→ What you will do: Exclude the pictures, then restate every entry below exactly.
+++ Record extracts
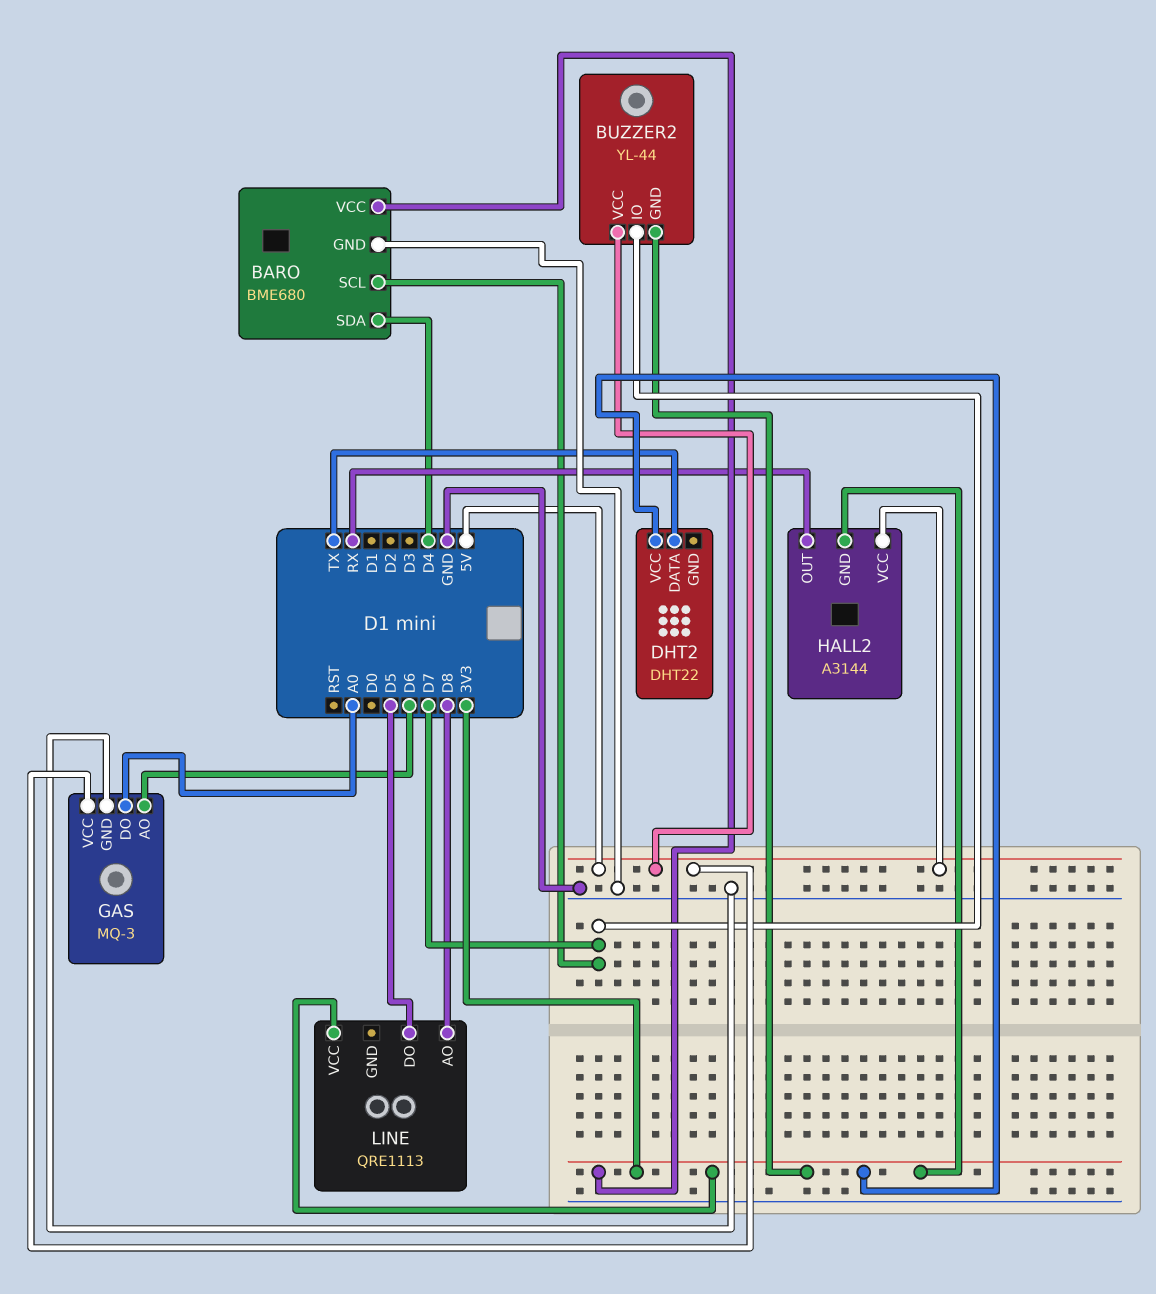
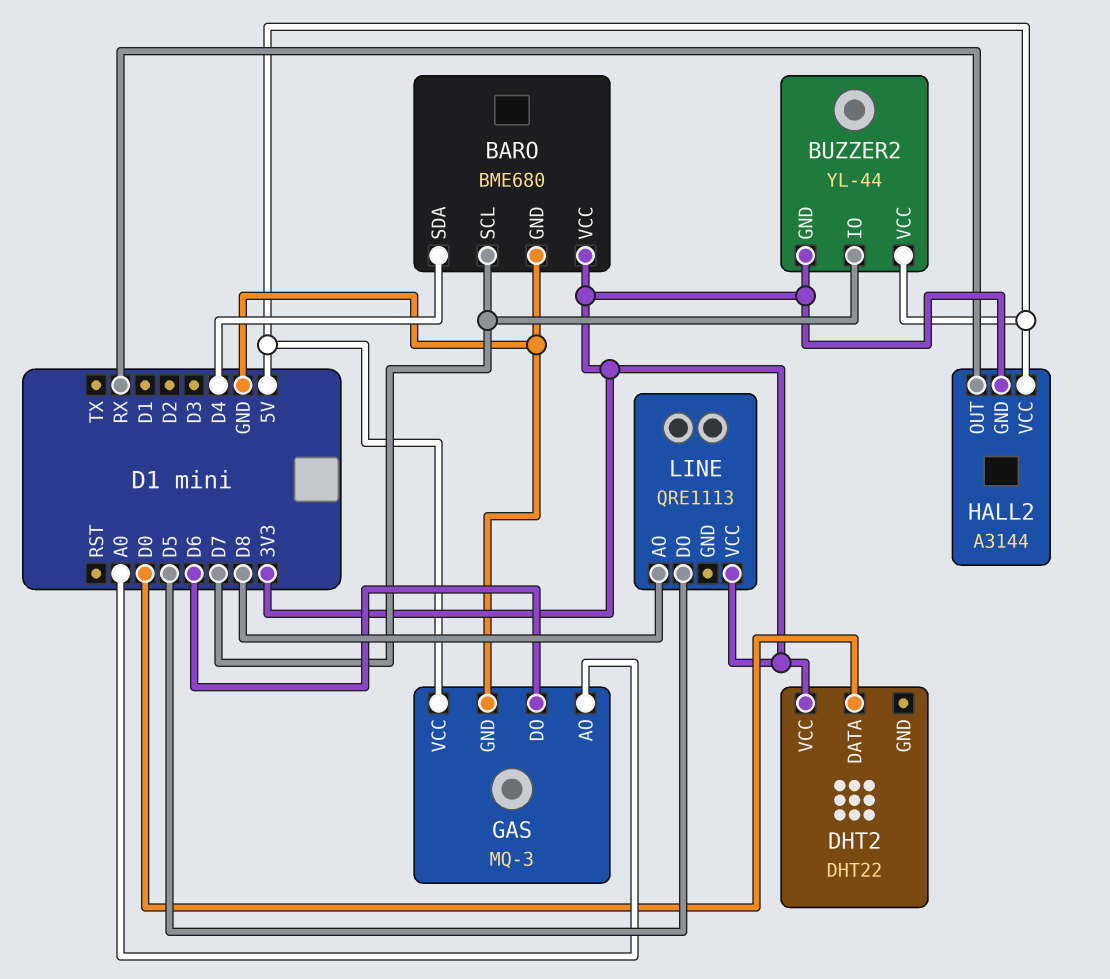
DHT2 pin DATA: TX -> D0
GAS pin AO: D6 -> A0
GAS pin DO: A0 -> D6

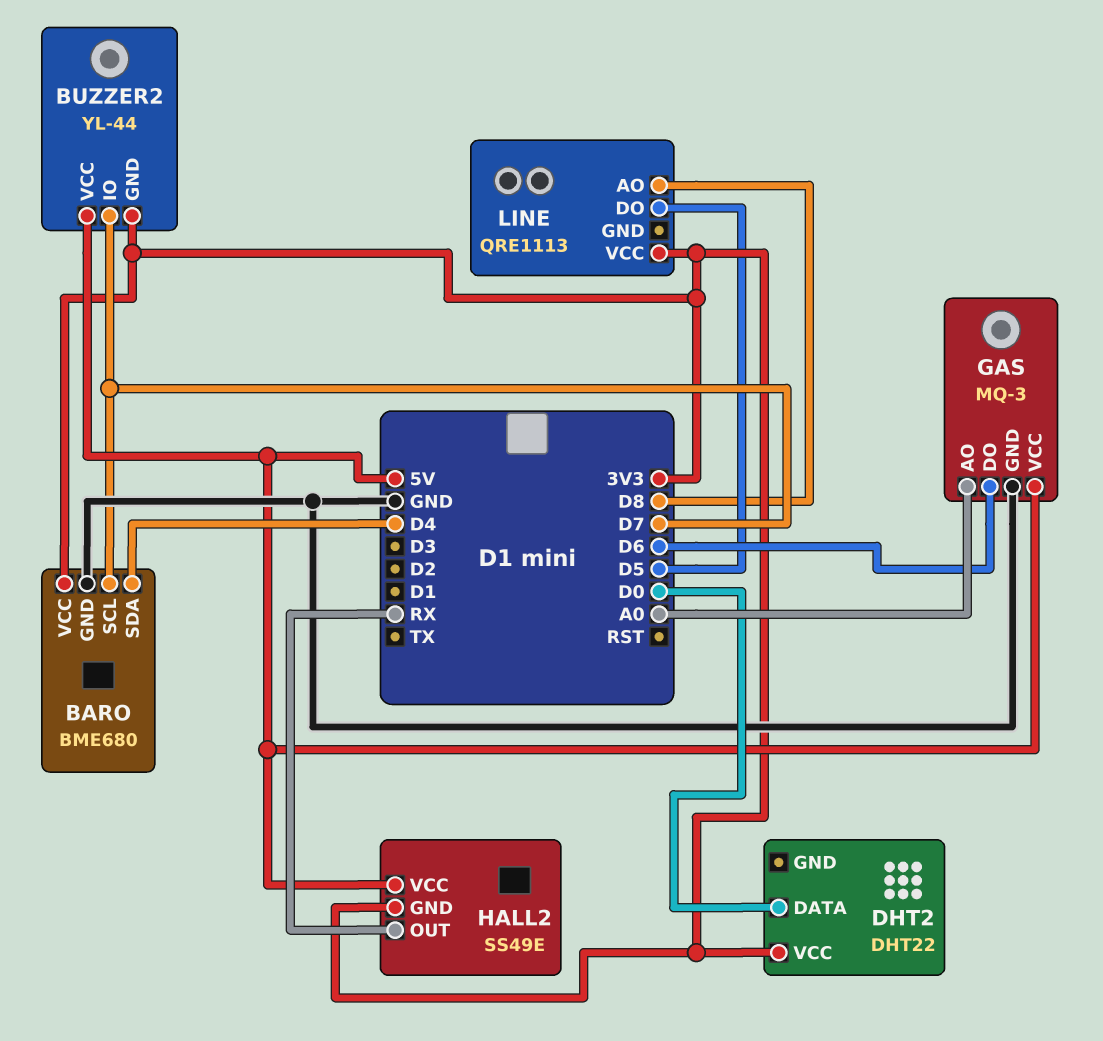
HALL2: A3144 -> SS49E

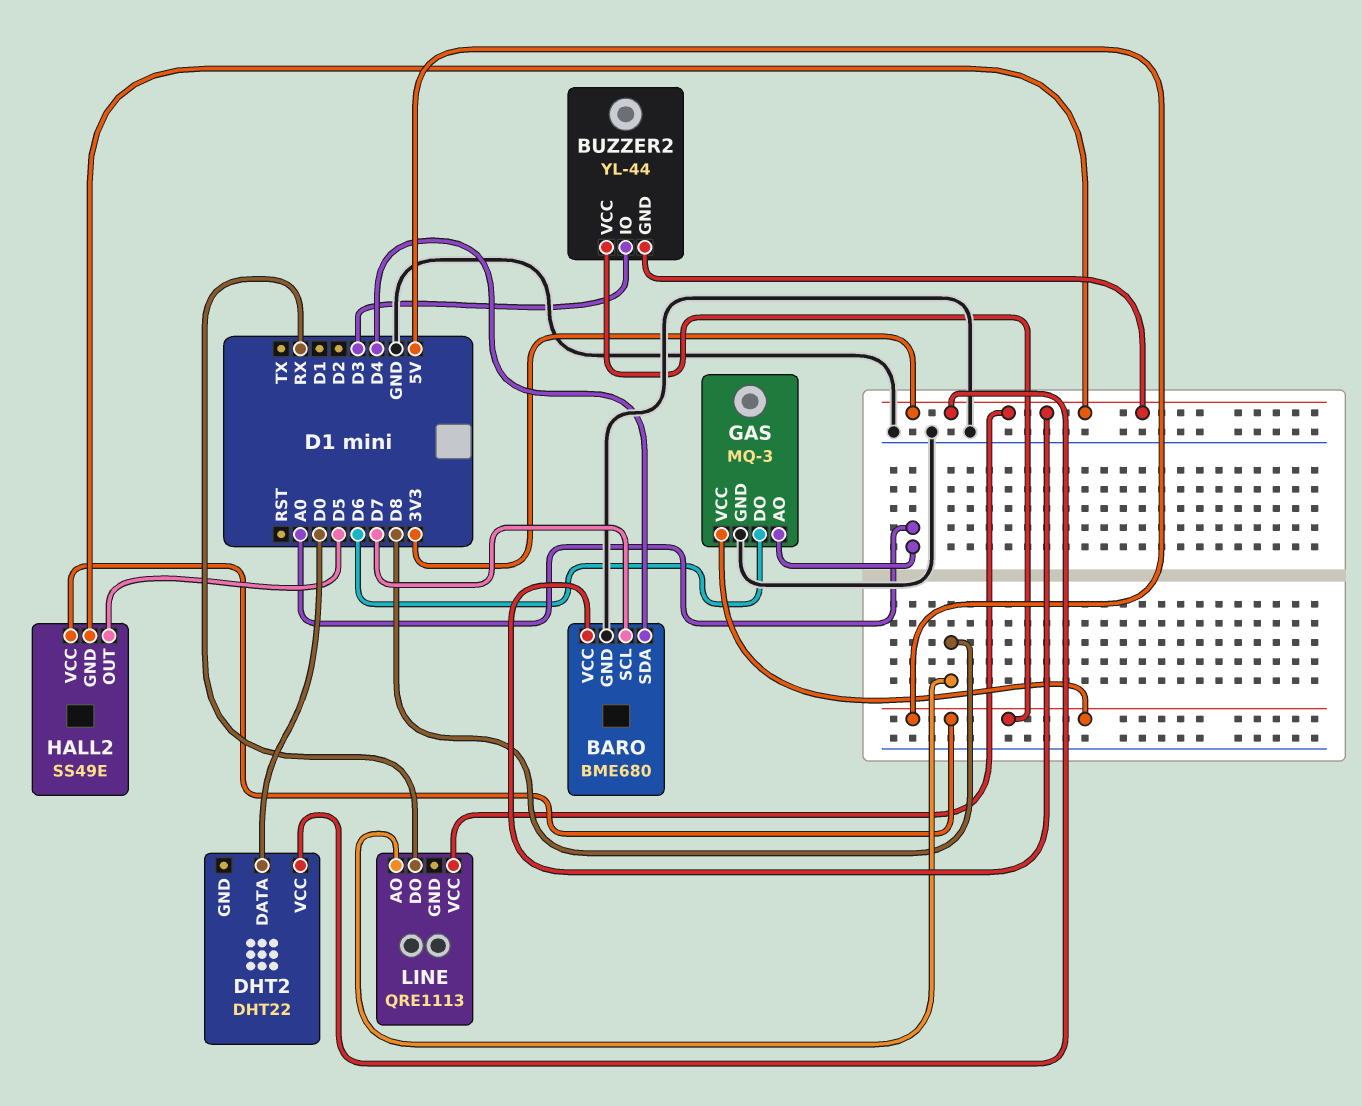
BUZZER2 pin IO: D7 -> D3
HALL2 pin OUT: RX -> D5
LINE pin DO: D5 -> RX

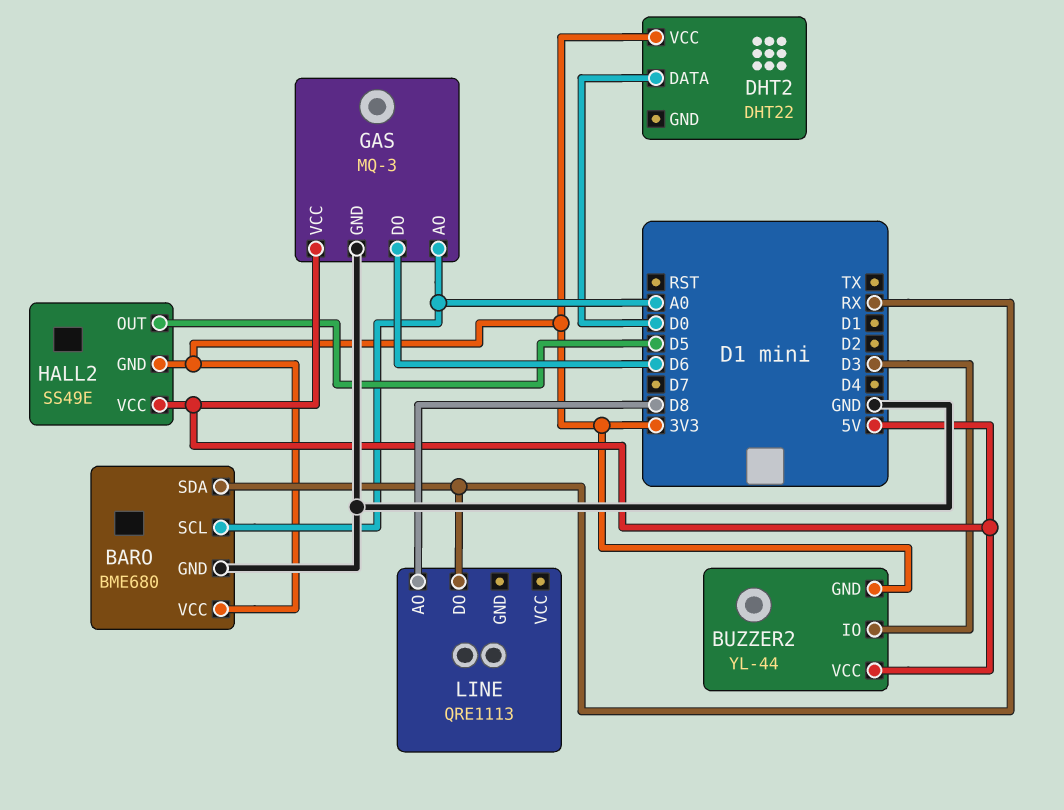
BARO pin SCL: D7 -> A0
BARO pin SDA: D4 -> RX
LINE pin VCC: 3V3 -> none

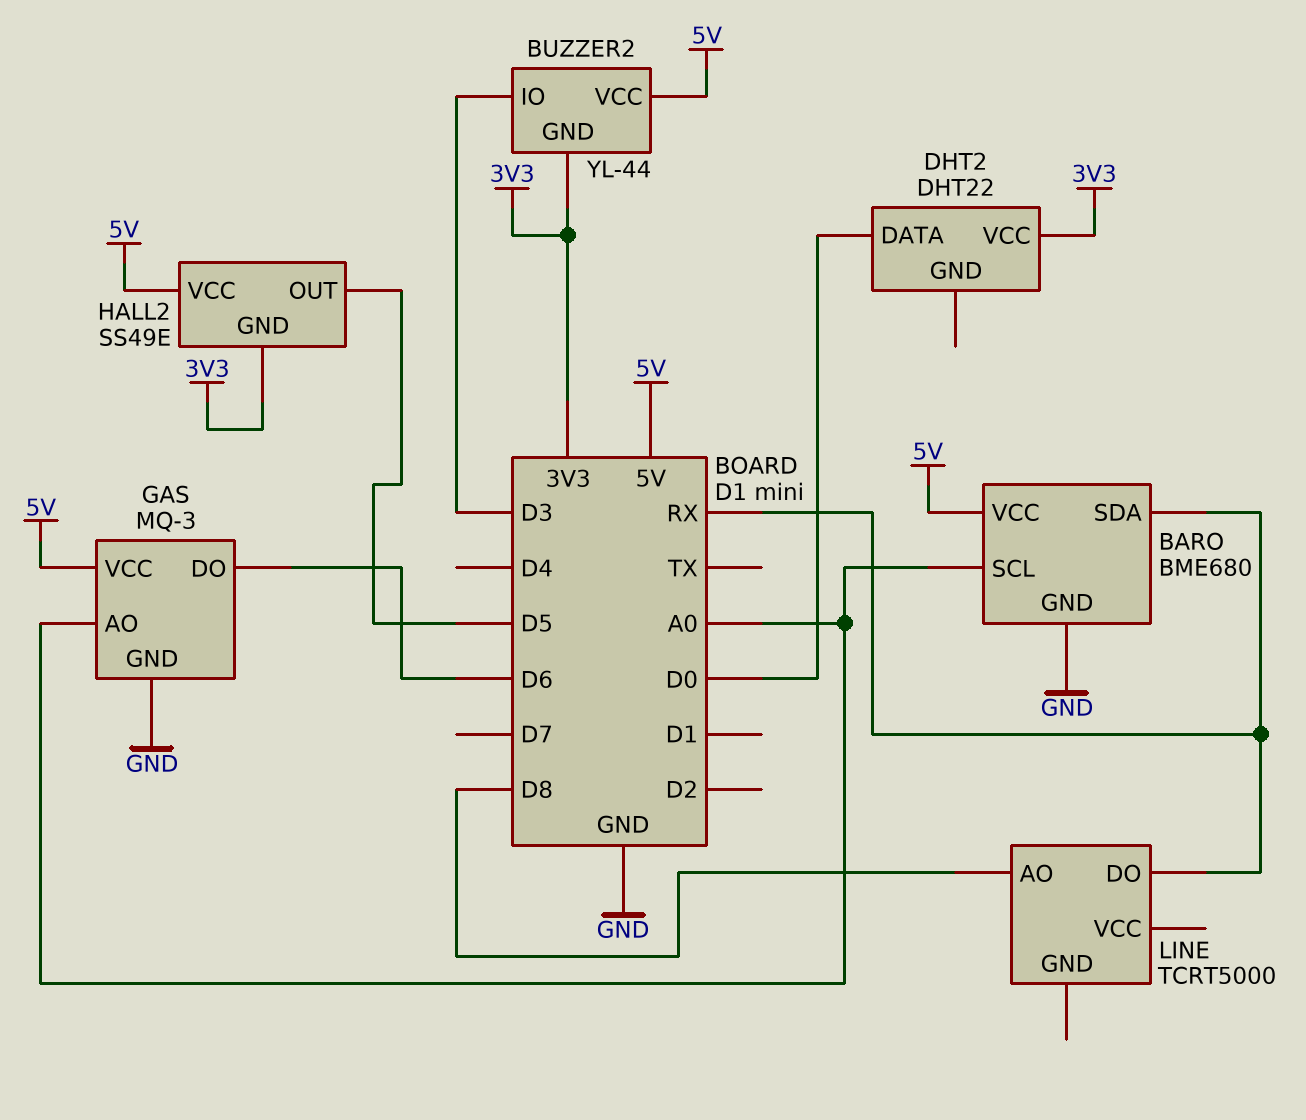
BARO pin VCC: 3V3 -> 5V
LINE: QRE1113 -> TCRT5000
++++++
→ Response box:
DHT2 pin DATA: TX -> D0
GAS pin AO: D6 -> A0
GAS pin DO: A0 -> D6

HALL2: A3144 -> SS49E

BUZZER2 pin IO: D7 -> D3
HALL2 pin OUT: RX -> D5
LINE pin DO: D5 -> RX

BARO pin SCL: D7 -> A0
BARO pin SDA: D4 -> RX
LINE pin VCC: 3V3 -> none

BARO pin VCC: 3V3 -> 5V
LINE: QRE1113 -> TCRT5000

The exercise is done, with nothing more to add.